§ What the exercise asks
Below are some entries. Return exactly the lines from the one with "RT1: 4.7k (AGND, N4) -> 22k (AGND, N4)" through the final line, leaving out any pictures.

§ Listed entries
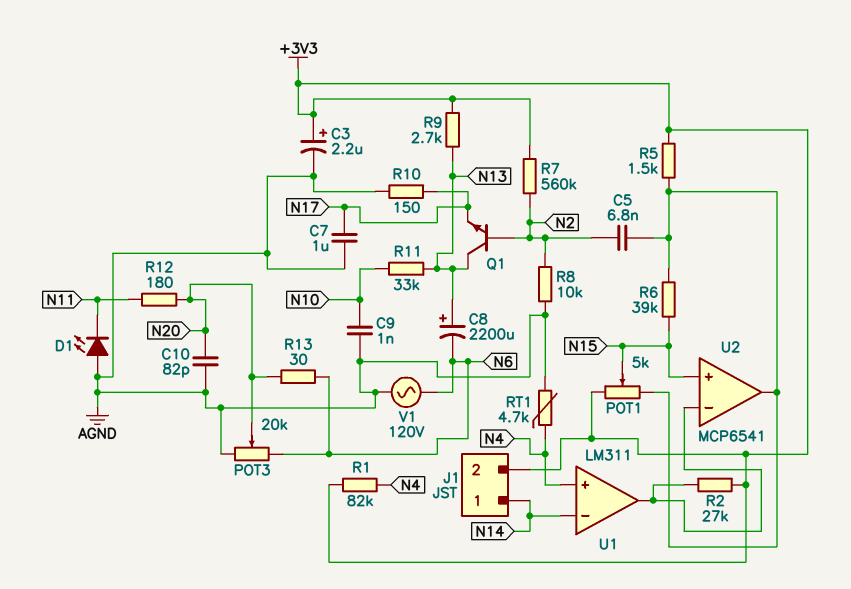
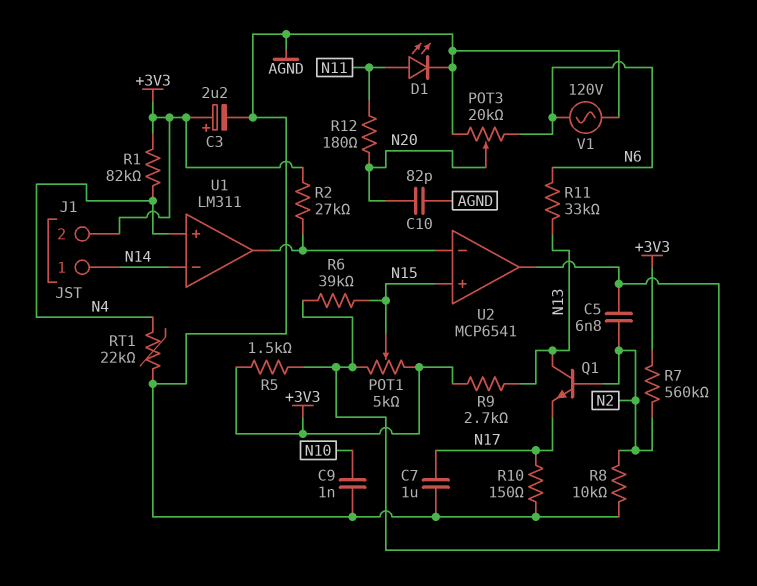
C8: 2200uF (plus N13, minus N6) -> none
D1: LED (A AGND, K N11) -> LED (A N11, K AGND)
R11: 33k (N10, N13) -> 33k (N6, N13)
R13: 30 (N6, N20) -> none
RT1: 4.7k (AGND, N4) -> 22k (AGND, N4)

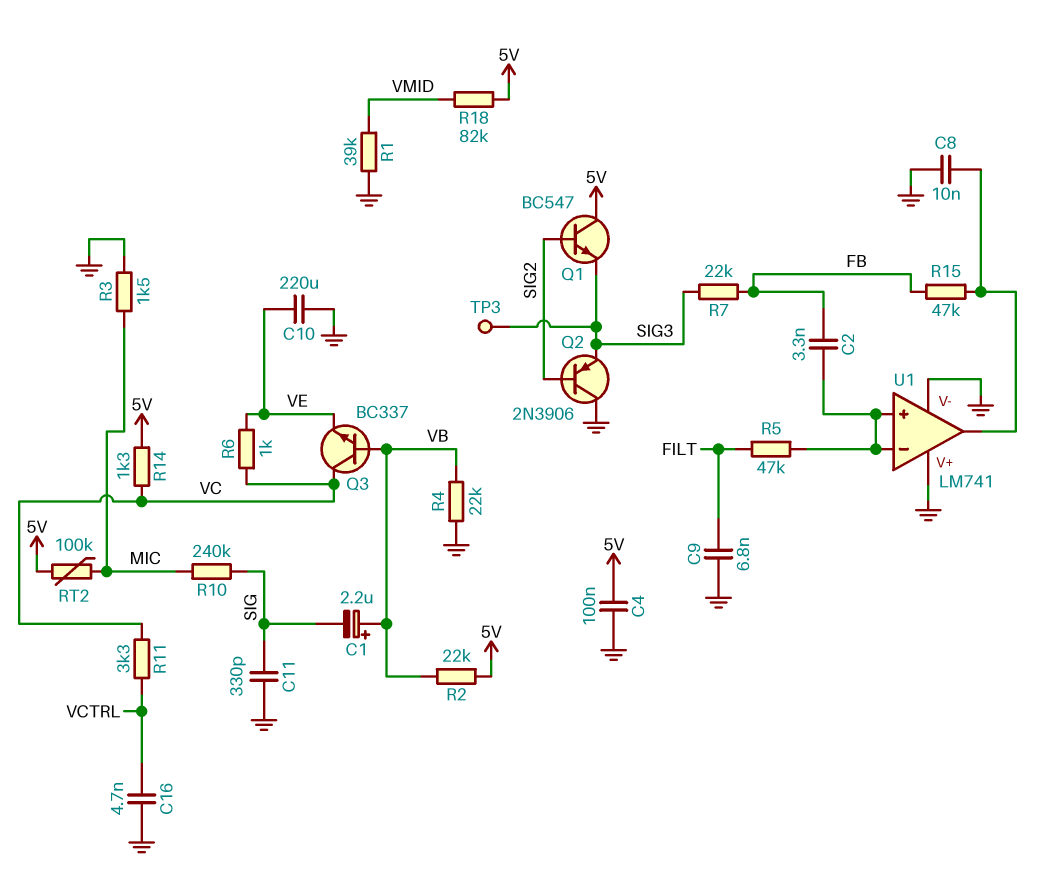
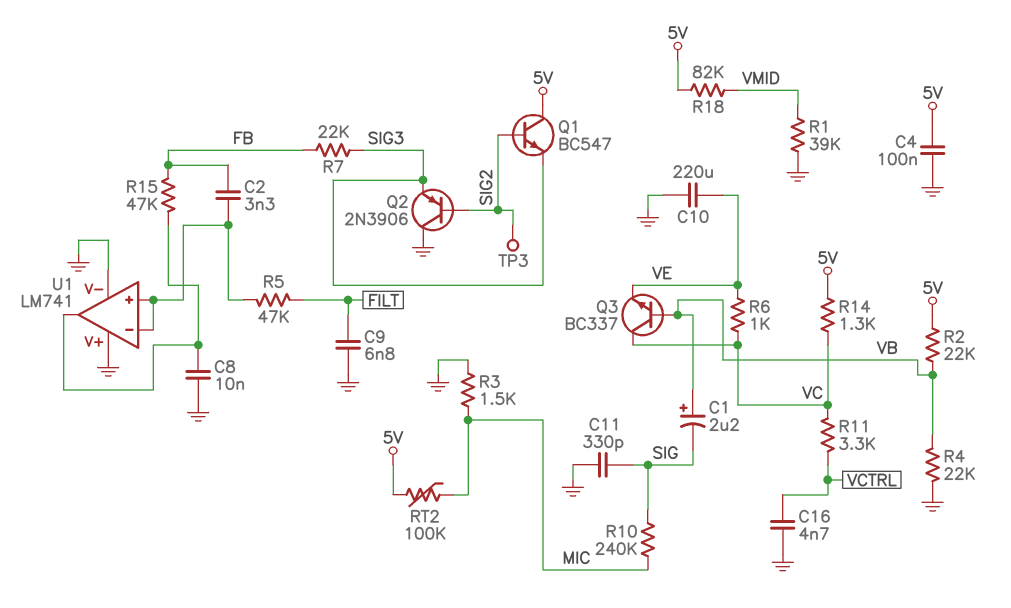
TP3: test point (SIG3) -> test point (SIG2)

§ Your response
RT1: 4.7k (AGND, N4) -> 22k (AGND, N4)

TP3: test point (SIG3) -> test point (SIG2)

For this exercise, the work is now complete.